= Aim of the exercise =
Copy out every line of the items below that contains the string "purple". Case counts.

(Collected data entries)
★ ★ ★ ★

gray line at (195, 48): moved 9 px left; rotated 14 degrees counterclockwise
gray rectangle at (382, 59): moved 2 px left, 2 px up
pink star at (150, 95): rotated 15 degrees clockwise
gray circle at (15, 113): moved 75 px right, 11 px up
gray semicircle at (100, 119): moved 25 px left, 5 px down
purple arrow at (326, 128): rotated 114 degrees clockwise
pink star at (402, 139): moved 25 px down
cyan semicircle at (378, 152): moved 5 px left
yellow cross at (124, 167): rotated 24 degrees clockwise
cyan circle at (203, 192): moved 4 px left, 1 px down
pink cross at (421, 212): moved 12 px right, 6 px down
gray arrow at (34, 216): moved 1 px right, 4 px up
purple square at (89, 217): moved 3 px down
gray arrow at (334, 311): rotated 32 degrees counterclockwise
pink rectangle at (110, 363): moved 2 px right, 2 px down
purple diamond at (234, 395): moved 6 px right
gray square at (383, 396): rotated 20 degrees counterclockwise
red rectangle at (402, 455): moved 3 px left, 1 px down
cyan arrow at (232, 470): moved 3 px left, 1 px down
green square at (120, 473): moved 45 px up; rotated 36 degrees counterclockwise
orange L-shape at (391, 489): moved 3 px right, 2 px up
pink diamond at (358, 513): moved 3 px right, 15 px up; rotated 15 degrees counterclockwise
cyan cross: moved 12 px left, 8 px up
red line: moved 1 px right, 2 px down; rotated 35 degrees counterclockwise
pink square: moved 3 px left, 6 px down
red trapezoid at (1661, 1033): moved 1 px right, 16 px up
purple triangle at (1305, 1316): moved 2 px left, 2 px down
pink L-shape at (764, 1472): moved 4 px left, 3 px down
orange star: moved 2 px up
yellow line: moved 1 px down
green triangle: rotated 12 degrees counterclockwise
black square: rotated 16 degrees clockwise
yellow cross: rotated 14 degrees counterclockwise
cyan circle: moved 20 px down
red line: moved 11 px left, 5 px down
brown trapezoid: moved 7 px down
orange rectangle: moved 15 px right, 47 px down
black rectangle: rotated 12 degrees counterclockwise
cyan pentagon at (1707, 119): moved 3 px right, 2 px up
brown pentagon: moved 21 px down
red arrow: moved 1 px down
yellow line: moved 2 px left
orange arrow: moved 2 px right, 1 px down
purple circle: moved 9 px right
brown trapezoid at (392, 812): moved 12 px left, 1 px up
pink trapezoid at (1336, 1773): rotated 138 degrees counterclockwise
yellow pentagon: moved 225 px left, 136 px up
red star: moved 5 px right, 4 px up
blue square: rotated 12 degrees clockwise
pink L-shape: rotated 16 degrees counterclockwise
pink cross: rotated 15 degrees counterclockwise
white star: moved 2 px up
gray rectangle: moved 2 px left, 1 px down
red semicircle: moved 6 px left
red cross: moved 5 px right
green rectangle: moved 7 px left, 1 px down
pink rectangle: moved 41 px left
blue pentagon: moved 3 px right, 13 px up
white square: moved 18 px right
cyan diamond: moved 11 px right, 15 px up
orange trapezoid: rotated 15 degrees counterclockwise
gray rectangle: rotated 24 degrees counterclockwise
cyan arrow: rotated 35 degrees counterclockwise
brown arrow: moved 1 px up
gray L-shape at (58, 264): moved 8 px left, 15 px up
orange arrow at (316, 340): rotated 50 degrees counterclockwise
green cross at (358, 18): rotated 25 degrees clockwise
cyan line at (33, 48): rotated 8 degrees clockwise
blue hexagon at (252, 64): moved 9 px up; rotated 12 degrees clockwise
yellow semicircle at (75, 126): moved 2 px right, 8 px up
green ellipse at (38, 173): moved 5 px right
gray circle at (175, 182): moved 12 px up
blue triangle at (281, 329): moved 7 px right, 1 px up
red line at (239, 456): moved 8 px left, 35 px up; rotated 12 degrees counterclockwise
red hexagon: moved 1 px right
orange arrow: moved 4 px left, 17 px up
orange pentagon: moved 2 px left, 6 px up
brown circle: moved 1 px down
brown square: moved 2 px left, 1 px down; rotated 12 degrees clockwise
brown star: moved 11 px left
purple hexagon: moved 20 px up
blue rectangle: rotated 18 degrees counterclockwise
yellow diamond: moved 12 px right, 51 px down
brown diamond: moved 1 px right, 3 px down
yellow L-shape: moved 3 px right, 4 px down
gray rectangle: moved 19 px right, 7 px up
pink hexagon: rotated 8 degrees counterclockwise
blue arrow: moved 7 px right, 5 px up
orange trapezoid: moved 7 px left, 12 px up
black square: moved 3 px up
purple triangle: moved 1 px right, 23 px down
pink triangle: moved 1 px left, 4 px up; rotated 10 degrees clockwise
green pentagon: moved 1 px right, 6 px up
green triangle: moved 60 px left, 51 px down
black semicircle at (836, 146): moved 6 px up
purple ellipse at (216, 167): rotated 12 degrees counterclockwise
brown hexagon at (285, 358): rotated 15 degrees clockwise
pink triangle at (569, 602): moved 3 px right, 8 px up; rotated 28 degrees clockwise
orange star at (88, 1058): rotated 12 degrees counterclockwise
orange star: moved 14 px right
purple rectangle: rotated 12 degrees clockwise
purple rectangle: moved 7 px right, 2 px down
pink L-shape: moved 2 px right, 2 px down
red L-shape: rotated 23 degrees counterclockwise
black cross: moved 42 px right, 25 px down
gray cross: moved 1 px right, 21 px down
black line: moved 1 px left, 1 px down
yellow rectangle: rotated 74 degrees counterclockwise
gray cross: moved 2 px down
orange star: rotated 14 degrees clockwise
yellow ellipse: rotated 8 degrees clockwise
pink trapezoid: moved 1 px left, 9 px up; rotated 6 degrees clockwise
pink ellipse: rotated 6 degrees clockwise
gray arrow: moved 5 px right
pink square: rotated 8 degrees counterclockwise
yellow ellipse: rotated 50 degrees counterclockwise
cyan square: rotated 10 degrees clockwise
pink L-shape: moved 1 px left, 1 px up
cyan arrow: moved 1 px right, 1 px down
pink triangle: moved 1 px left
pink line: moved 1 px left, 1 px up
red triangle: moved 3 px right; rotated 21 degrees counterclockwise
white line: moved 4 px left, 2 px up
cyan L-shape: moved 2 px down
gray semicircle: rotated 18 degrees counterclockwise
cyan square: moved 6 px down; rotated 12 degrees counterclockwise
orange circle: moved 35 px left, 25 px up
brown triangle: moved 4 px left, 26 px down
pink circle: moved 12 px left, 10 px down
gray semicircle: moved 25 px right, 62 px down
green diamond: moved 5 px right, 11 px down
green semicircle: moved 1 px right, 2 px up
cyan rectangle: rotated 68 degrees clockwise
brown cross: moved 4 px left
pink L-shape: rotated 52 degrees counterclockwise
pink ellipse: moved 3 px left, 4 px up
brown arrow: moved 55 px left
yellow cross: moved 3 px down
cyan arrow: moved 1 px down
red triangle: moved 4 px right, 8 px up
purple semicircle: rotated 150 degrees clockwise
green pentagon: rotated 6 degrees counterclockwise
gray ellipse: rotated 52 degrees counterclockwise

★ ★ ★ ★

= Answer to this task =
purple arrow at (326, 128): rotated 114 degrees clockwise
purple square at (89, 217): moved 3 px down
purple diamond at (234, 395): moved 6 px right
purple triangle at (1305, 1316): moved 2 px left, 2 px down
purple circle: moved 9 px right
purple hexagon: moved 20 px up
purple triangle: moved 1 px right, 23 px down
purple ellipse at (216, 167): rotated 12 degrees counterclockwise
purple rectangle: rotated 12 degrees clockwise
purple rectangle: moved 7 px right, 2 px down
purple semicircle: rotated 150 degrees clockwise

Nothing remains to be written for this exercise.